• _Information provided_:
-- -- --

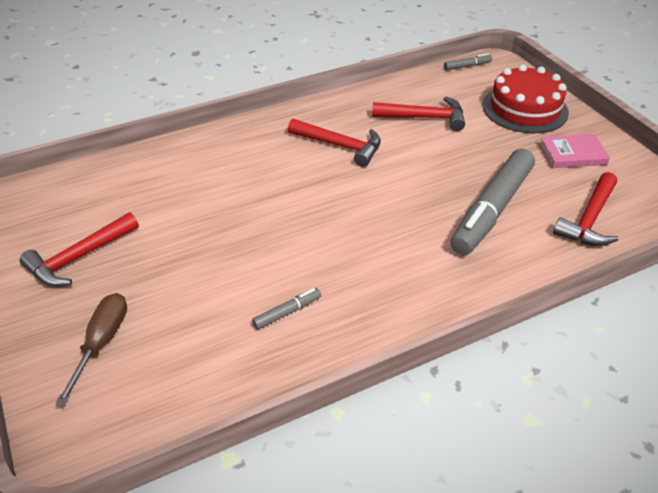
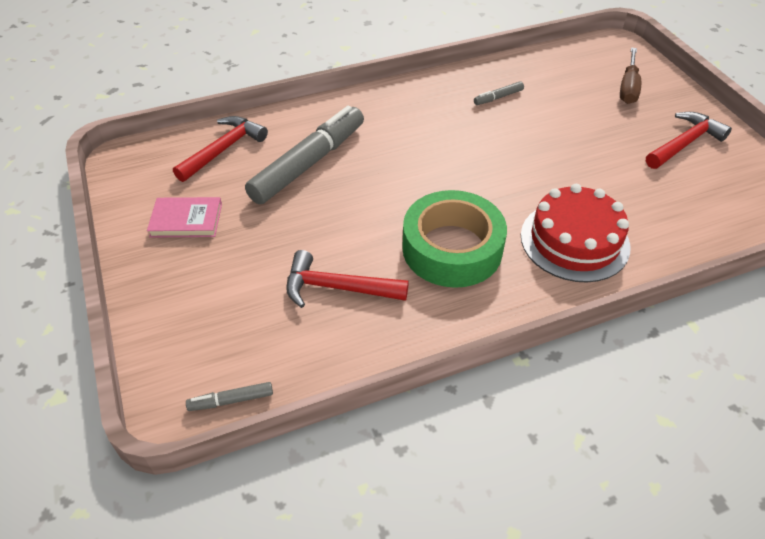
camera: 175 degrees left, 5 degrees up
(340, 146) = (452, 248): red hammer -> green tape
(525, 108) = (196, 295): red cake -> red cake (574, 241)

-- -- --

• _What you need to do_:
Set the pictures aside and transcribe the data above exactly.

• _Result of the task_:
camera: 175 degrees left, 5 degrees up
(340, 146) = (452, 248): red hammer -> green tape
(525, 108) = (196, 295): red cake -> red cake (574, 241)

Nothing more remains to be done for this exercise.